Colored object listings
▬▬▬▬▬▬▬▬▬▬

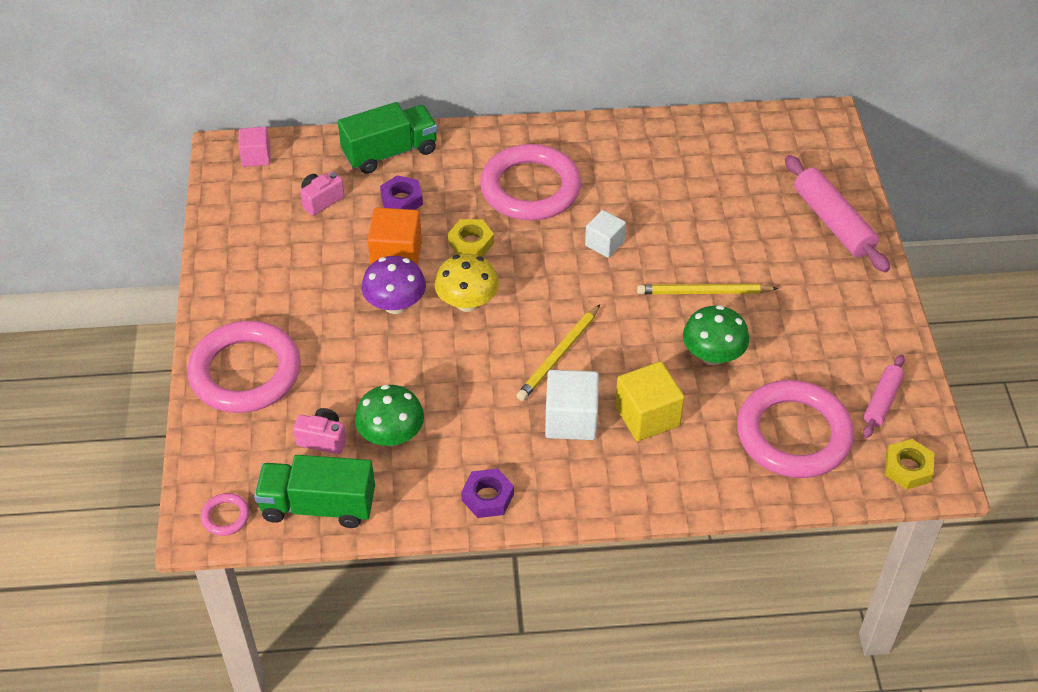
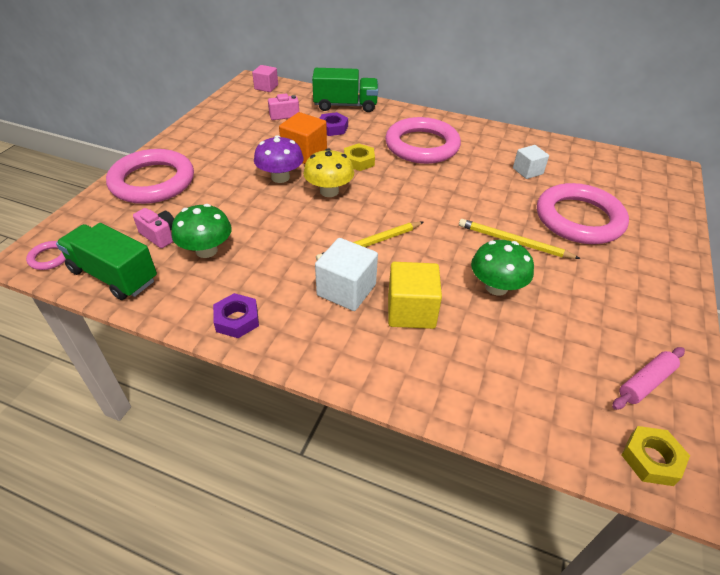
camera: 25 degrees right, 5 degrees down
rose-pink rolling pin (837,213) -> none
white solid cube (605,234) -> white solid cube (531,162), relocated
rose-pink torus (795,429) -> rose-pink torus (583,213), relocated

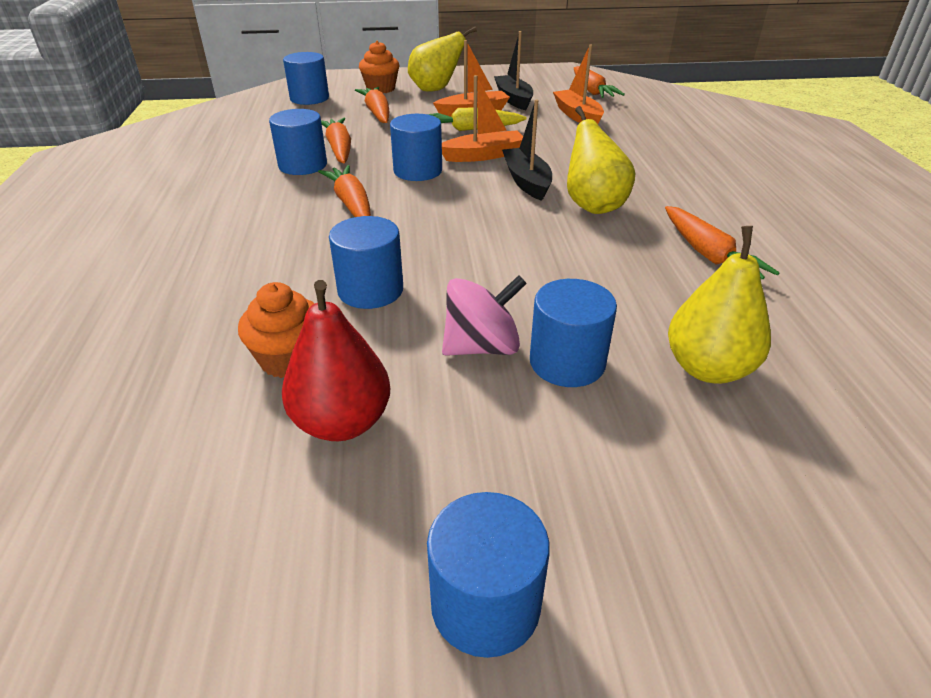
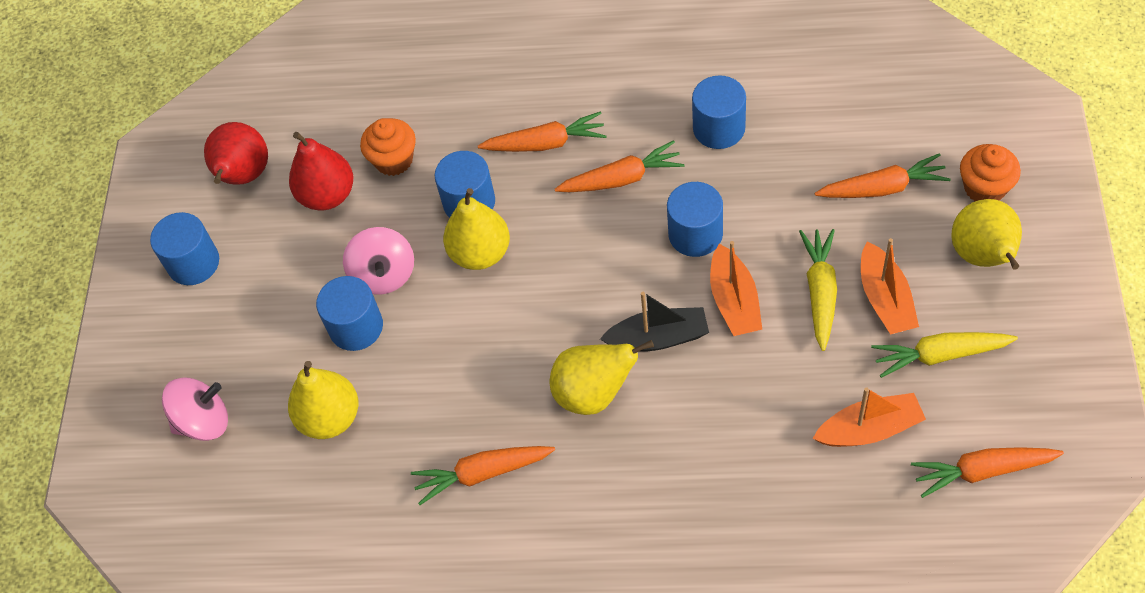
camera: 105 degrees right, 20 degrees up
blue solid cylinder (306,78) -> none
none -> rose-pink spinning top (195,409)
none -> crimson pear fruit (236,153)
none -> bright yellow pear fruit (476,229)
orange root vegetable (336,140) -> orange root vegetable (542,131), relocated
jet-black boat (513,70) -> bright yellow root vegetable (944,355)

▬▬▬▬▬▬▬▬▬▬

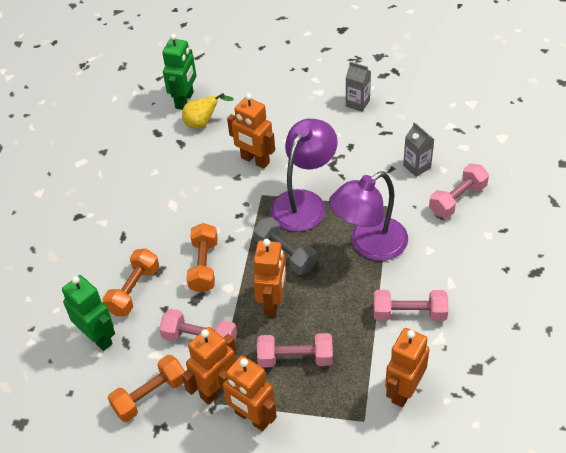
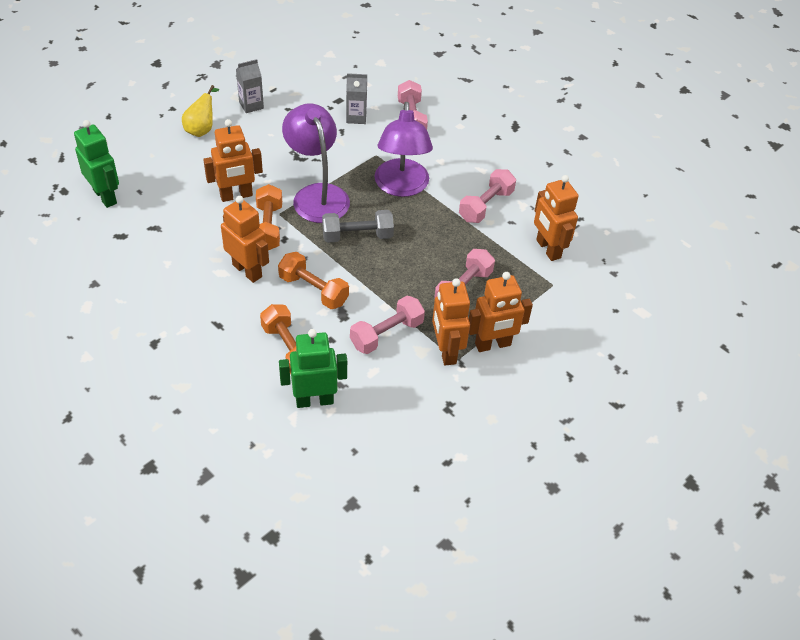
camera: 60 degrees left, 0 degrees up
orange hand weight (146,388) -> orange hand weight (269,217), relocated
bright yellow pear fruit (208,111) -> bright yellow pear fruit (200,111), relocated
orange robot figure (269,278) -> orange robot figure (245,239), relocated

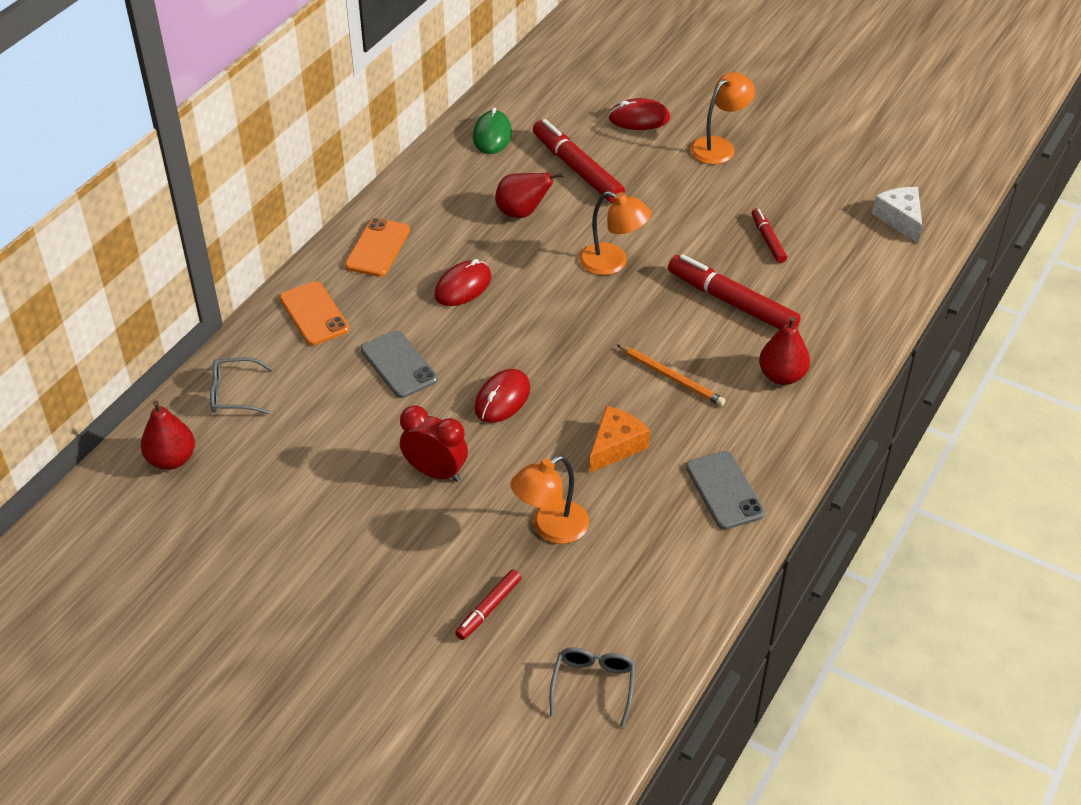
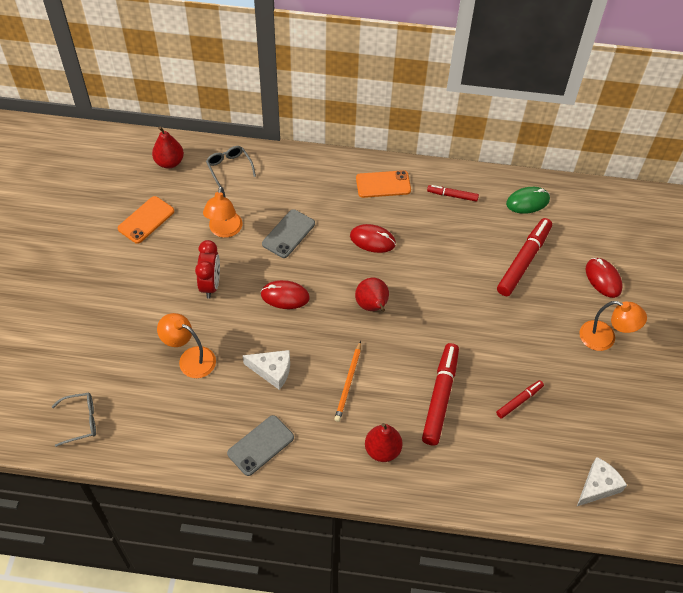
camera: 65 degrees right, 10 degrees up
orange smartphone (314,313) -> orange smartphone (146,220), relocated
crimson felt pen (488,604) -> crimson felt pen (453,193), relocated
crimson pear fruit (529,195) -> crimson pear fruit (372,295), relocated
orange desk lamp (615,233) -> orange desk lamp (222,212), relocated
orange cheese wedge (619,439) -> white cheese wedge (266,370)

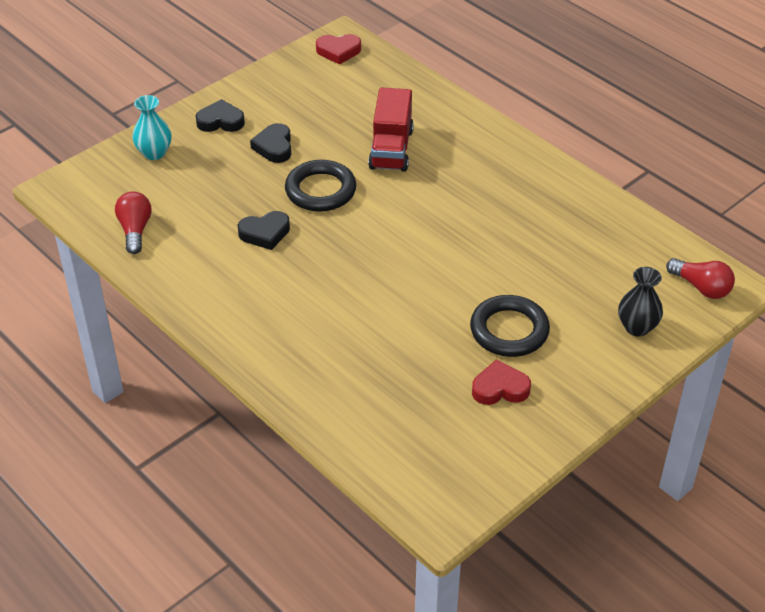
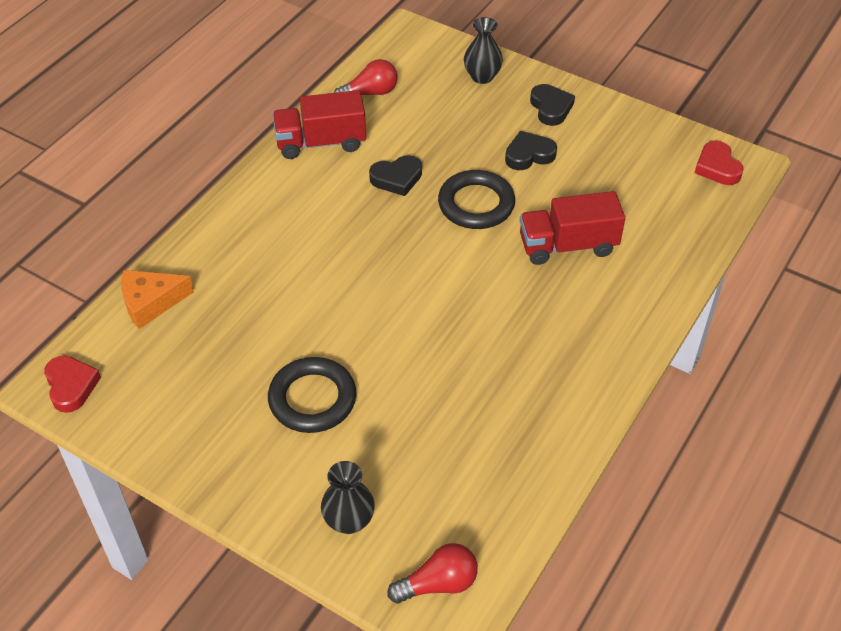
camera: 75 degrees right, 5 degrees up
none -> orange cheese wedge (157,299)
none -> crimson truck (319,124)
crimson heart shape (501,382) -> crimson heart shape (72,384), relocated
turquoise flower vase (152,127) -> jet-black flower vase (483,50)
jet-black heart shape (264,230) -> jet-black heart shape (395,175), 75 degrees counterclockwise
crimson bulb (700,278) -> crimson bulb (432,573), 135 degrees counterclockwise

▬▬▬▬▬▬▬▬▬▬

Return, with no change at all, every line in the entries above from the line containing "rose-pink rolling pin (837,213) -> none" through the line containing "white solid cube (605,234)".

rose-pink rolling pin (837,213) -> none
white solid cube (605,234) -> white solid cube (531,162), relocated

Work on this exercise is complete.